*What needs to be done*.
Everything in the listing below must be set down again exactly, apart from the pictures.

*Dataset excerpt*.

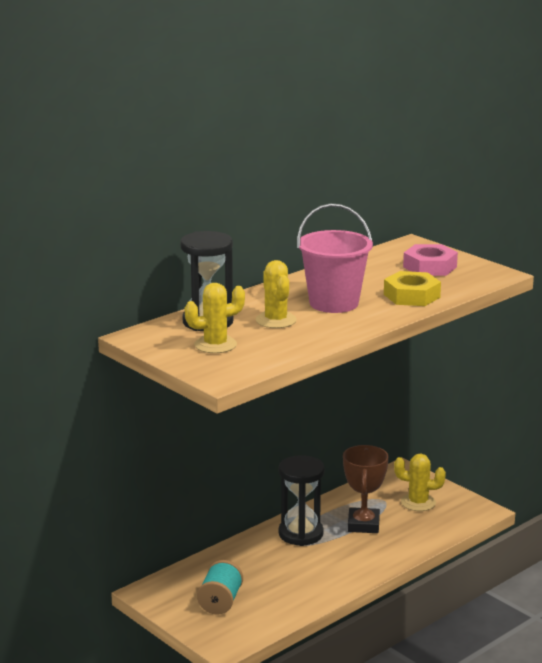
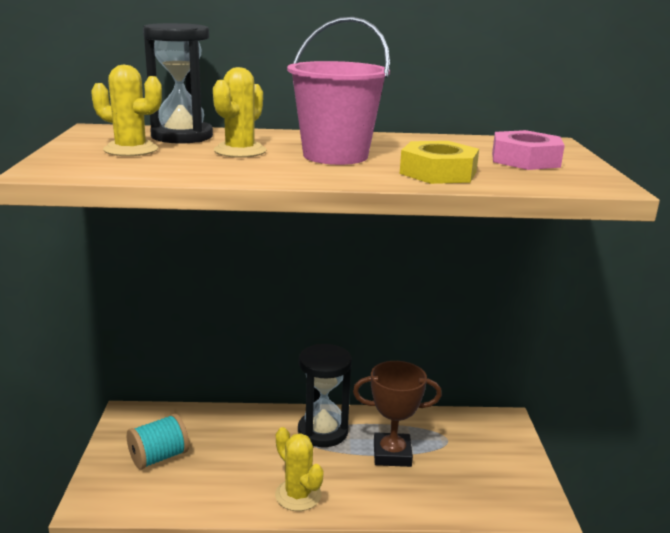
camera: 40 degrees right, 0 degrees up
brown trophy [343,445,389,533] -> brown trophy turned 45 degrees clockwise [353,361,442,467]
yellow cactus [394,454,446,511] -> yellow cactus moved to [275,427,324,511]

*Response to the exercise*.
camera: 40 degrees right, 0 degrees up
brown trophy [343,445,389,533] -> brown trophy turned 45 degrees clockwise [353,361,442,467]
yellow cactus [394,454,446,511] -> yellow cactus moved to [275,427,324,511]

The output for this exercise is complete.